Every entry below should be copied exactly, minus the pictures.

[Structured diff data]
____

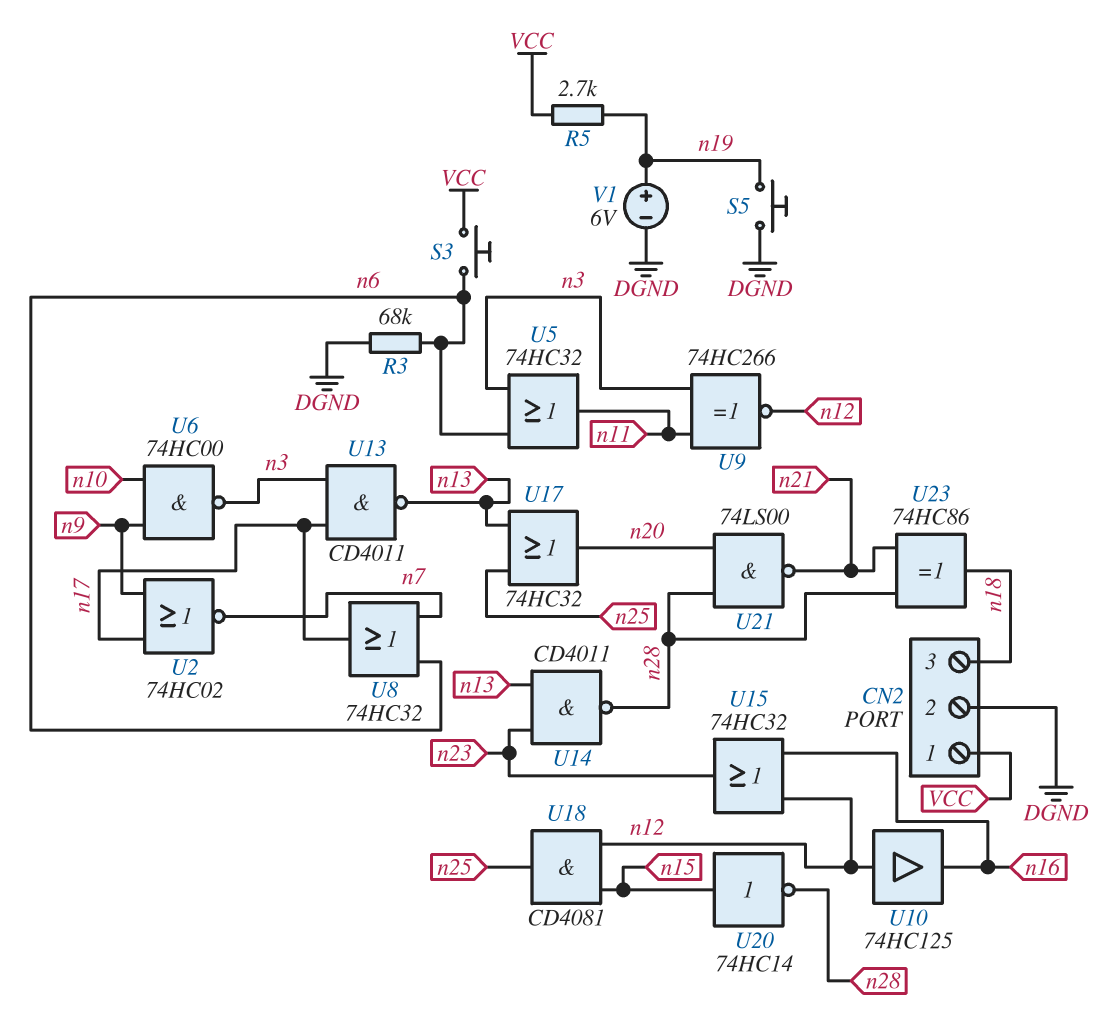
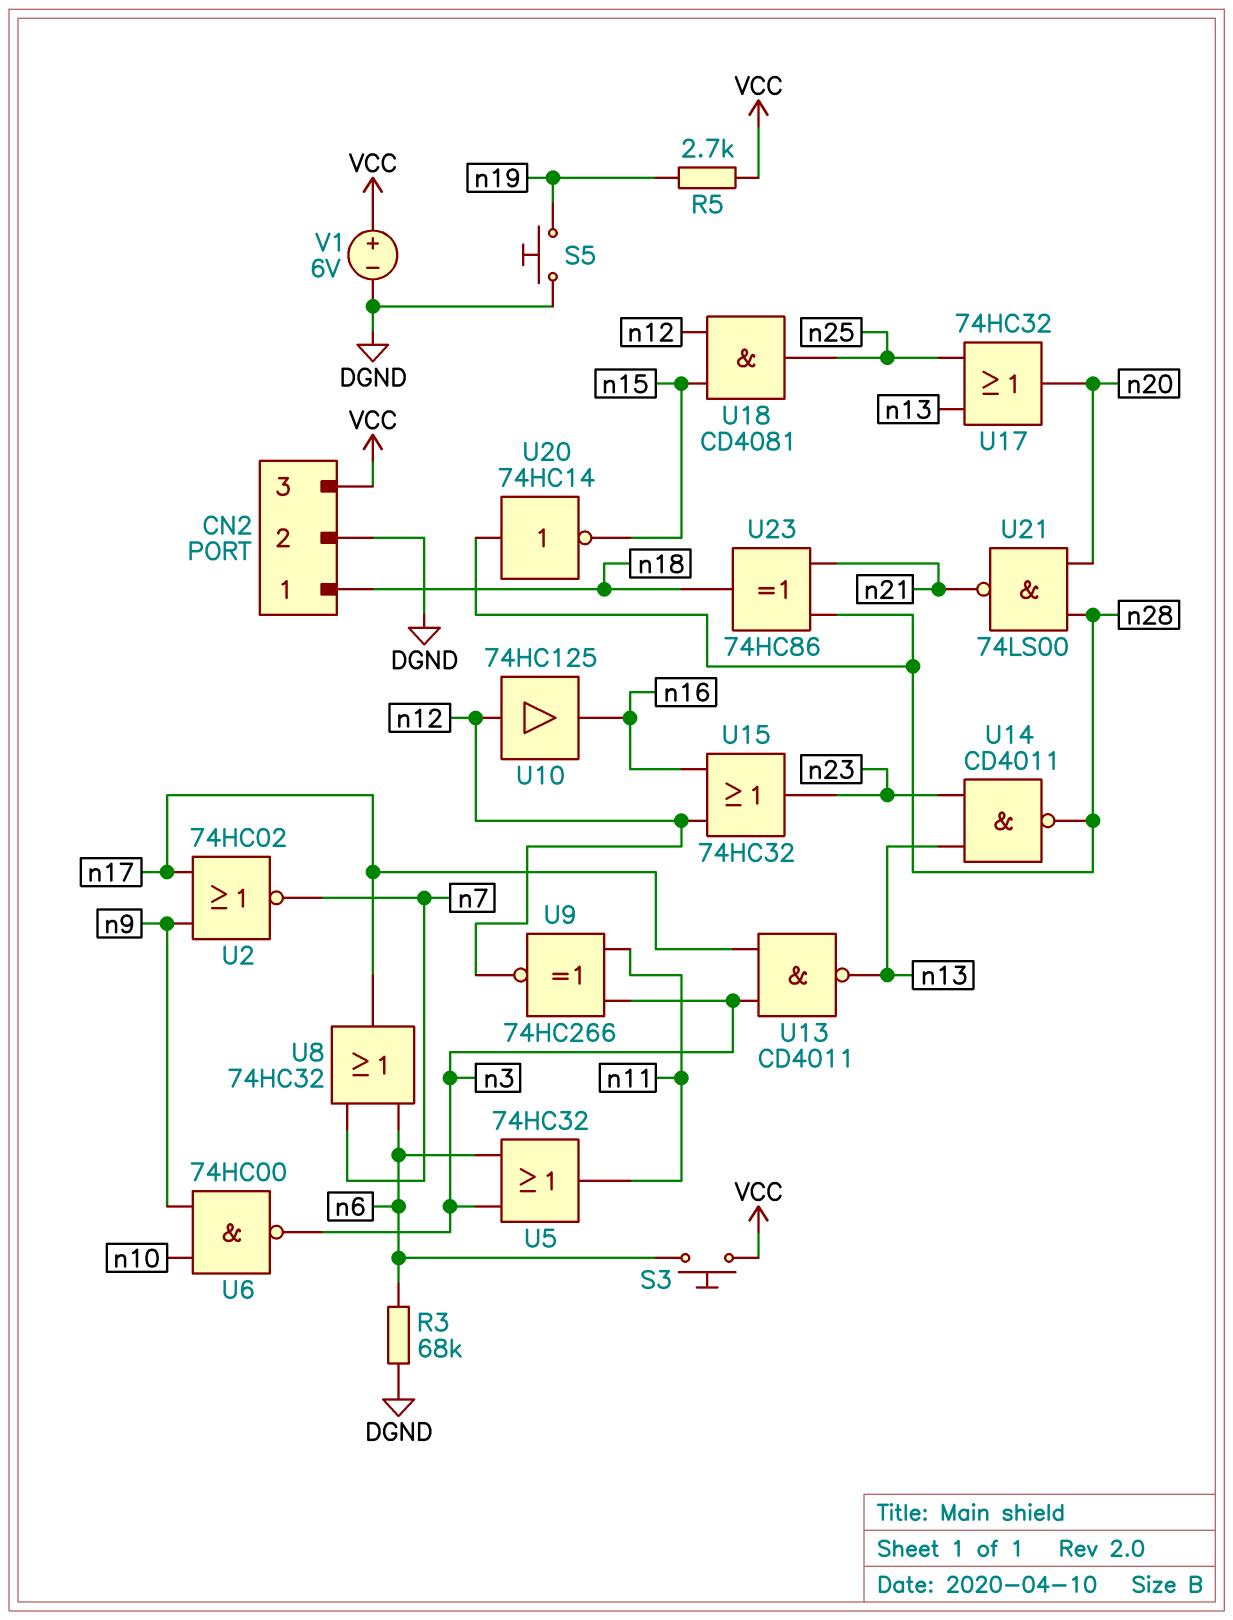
CN2 pin 1: VCC -> n18
CN2 pin 3: n18 -> VCC
U20: NOT 74HC14 (in n15, out n28) -> NOT 74HC14 (in n28, out n15)
V1: 6V (plus n19, minus DGND) -> 6V (plus VCC, minus DGND)

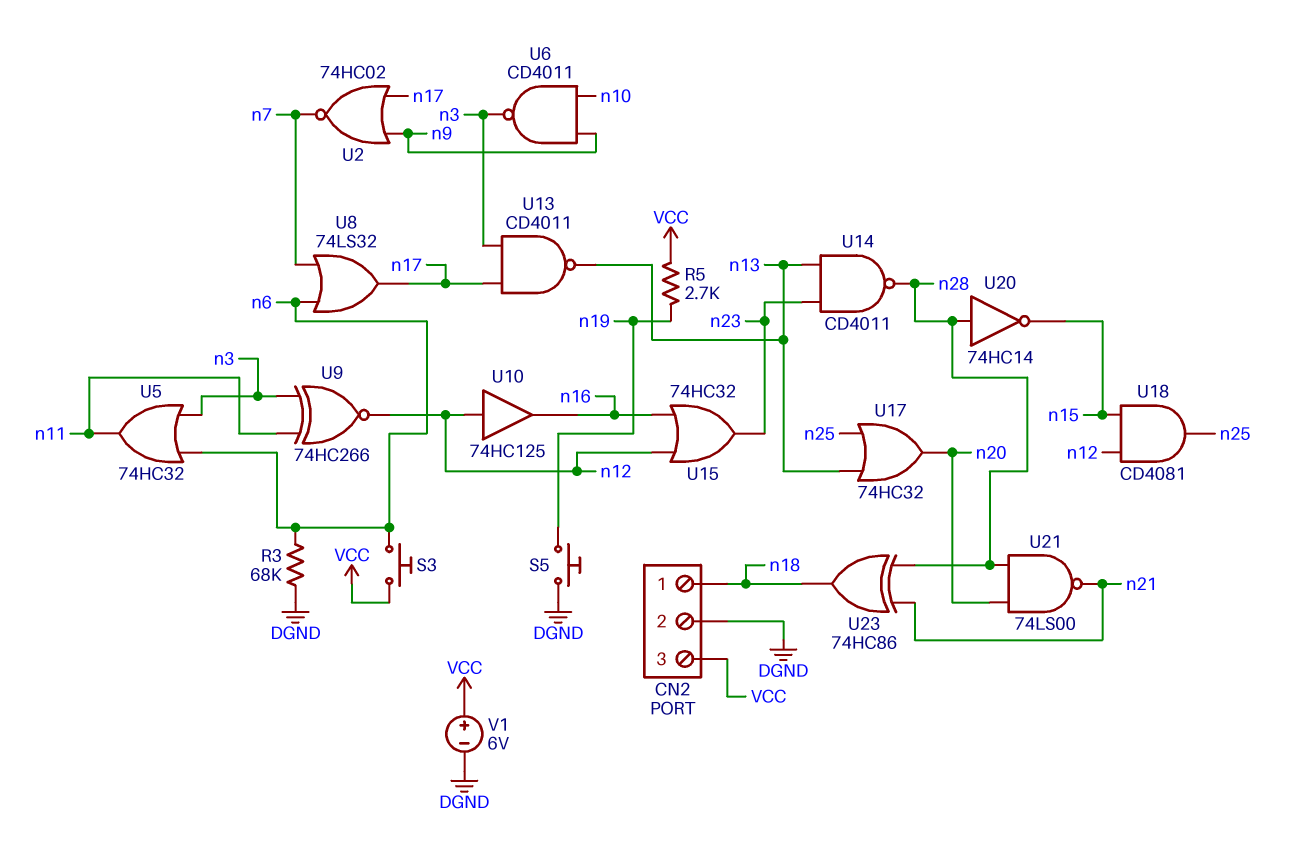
U6: NAND 74HC00 (in n9, in n10, out n3) -> NAND CD4011 (in n9, in n10, out n3)
U8: OR 74HC32 (in n6, in n7, out n17) -> OR 74LS32 (in n6, in n7, out n17)

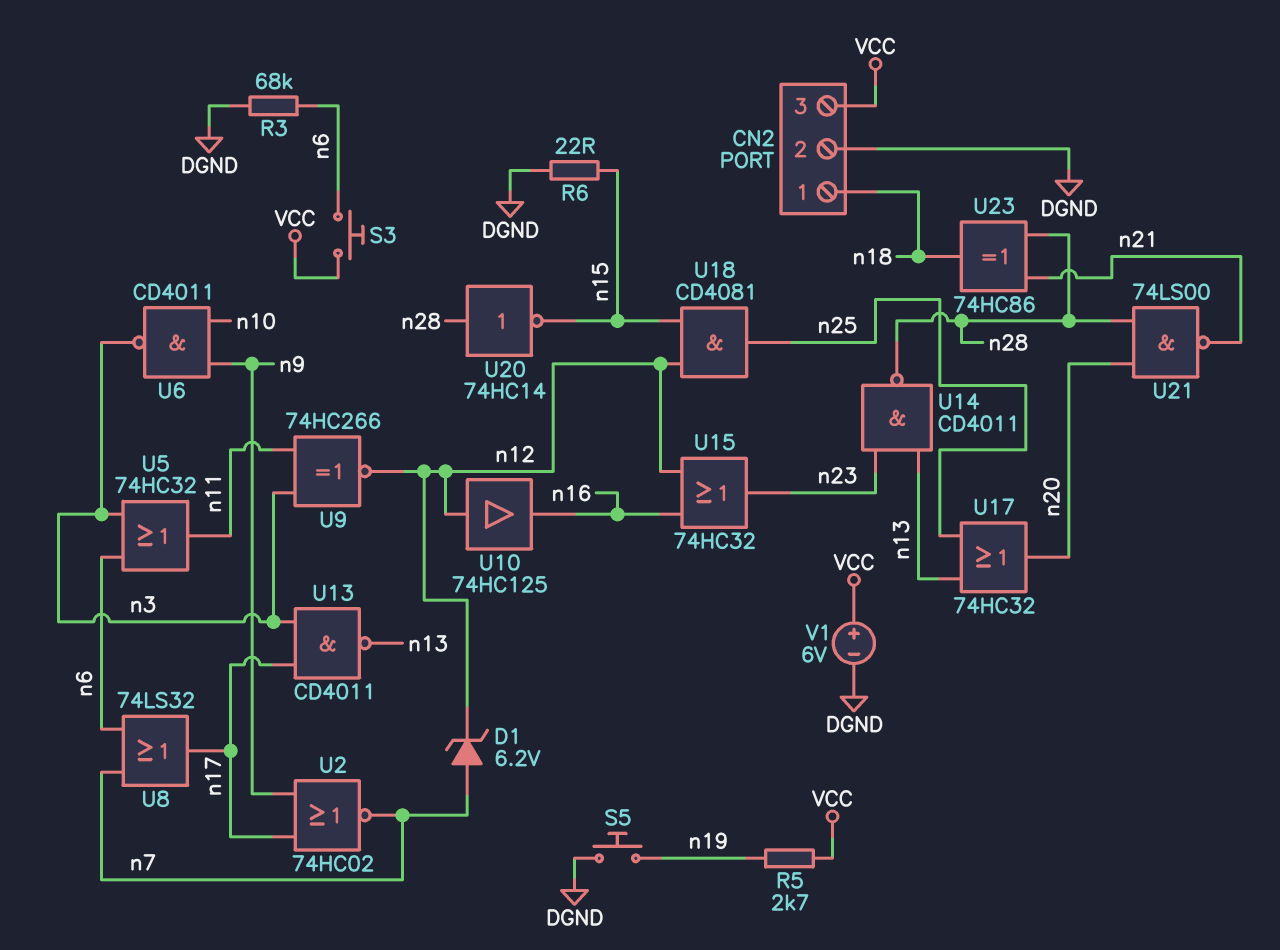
D1: none -> zener 6.2V (A n7, K n12)
R6: none -> 22 (DGND, n15)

____

* _YOUR SOLUTION_
CN2 pin 1: VCC -> n18
CN2 pin 3: n18 -> VCC
U20: NOT 74HC14 (in n15, out n28) -> NOT 74HC14 (in n28, out n15)
V1: 6V (plus n19, minus DGND) -> 6V (plus VCC, minus DGND)

U6: NAND 74HC00 (in n9, in n10, out n3) -> NAND CD4011 (in n9, in n10, out n3)
U8: OR 74HC32 (in n6, in n7, out n17) -> OR 74LS32 (in n6, in n7, out n17)

D1: none -> zener 6.2V (A n7, K n12)
R6: none -> 22 (DGND, n15)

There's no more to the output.